### Given request
Collect every line below that contains the string "kern", treating uppercase and lowercase letters as different.

>> START Data section

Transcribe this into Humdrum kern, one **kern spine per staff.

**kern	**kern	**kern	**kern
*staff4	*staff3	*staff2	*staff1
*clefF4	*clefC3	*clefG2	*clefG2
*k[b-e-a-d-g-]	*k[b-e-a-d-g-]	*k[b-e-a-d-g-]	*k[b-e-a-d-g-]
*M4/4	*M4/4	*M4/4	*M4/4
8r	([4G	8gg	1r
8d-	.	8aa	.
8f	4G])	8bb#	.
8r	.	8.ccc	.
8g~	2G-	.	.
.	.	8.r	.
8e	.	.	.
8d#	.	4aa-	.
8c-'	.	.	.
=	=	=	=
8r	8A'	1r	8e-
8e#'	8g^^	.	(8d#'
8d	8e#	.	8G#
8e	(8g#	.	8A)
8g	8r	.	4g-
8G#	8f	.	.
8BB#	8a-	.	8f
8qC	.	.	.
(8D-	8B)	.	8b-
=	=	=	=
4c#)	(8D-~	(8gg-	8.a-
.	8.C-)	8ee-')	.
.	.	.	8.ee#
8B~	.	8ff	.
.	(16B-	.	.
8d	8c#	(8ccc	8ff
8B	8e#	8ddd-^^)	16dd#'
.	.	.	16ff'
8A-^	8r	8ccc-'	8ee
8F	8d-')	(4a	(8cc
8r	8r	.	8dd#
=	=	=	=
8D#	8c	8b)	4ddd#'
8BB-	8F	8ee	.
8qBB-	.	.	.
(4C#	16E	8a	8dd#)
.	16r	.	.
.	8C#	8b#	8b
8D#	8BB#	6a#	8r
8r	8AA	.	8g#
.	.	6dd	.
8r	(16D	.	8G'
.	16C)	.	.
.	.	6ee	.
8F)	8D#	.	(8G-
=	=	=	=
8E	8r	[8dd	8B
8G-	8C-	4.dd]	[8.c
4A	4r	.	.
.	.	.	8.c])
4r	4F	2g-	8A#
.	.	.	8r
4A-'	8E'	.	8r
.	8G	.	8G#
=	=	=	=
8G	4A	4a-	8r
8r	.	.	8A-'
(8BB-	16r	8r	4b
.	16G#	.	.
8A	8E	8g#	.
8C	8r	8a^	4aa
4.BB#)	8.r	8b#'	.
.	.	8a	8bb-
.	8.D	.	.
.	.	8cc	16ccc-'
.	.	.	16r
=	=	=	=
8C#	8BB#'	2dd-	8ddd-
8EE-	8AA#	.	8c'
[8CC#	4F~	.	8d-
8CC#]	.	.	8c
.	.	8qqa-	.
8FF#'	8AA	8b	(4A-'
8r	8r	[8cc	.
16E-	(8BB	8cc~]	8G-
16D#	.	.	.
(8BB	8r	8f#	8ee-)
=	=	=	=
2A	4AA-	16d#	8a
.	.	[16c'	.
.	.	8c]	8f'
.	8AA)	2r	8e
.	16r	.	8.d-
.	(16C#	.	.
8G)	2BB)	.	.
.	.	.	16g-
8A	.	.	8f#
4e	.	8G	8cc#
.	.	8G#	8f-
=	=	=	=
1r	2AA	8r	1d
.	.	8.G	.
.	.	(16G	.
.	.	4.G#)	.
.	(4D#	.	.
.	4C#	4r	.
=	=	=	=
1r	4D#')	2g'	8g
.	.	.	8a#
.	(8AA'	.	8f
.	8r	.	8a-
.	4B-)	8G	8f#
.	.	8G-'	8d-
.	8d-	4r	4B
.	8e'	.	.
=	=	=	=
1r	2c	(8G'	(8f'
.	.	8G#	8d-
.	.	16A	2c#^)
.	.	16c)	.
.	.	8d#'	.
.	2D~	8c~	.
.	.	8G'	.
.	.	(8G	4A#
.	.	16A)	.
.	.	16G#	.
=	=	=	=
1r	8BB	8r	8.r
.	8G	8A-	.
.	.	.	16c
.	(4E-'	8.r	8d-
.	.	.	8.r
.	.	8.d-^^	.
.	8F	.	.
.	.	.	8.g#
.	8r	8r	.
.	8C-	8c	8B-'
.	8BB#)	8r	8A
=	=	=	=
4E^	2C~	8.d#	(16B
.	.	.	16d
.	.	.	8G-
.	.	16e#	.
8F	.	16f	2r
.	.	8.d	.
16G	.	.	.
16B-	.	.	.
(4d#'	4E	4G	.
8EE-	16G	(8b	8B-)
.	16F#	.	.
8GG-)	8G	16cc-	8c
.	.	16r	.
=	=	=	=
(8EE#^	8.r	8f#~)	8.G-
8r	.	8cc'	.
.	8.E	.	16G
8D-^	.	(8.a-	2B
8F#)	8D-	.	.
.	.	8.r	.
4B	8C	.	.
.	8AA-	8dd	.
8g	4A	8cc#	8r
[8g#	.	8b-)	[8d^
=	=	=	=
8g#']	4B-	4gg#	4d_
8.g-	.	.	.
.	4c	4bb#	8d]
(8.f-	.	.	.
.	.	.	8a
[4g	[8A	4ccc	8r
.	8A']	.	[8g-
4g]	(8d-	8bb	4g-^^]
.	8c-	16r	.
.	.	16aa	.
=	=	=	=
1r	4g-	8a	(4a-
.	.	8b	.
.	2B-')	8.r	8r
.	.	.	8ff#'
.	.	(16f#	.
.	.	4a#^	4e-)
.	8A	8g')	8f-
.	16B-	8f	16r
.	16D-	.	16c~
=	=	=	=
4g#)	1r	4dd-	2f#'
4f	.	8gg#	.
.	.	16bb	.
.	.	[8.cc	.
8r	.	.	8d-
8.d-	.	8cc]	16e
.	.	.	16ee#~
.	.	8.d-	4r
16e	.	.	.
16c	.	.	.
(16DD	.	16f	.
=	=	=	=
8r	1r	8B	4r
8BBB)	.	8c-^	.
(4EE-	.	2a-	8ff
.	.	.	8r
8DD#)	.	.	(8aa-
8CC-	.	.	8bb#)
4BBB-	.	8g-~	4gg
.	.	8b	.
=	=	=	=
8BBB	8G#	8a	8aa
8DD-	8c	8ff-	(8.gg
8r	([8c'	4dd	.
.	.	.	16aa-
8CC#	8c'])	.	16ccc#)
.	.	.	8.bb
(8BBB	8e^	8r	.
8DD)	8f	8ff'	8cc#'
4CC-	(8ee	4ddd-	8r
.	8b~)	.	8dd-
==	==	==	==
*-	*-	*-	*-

>> END Data section

### Result for this task
Transcribe this into Humdrum kern, one **kern spine per staff.
**kern	**kern	**kern	**kern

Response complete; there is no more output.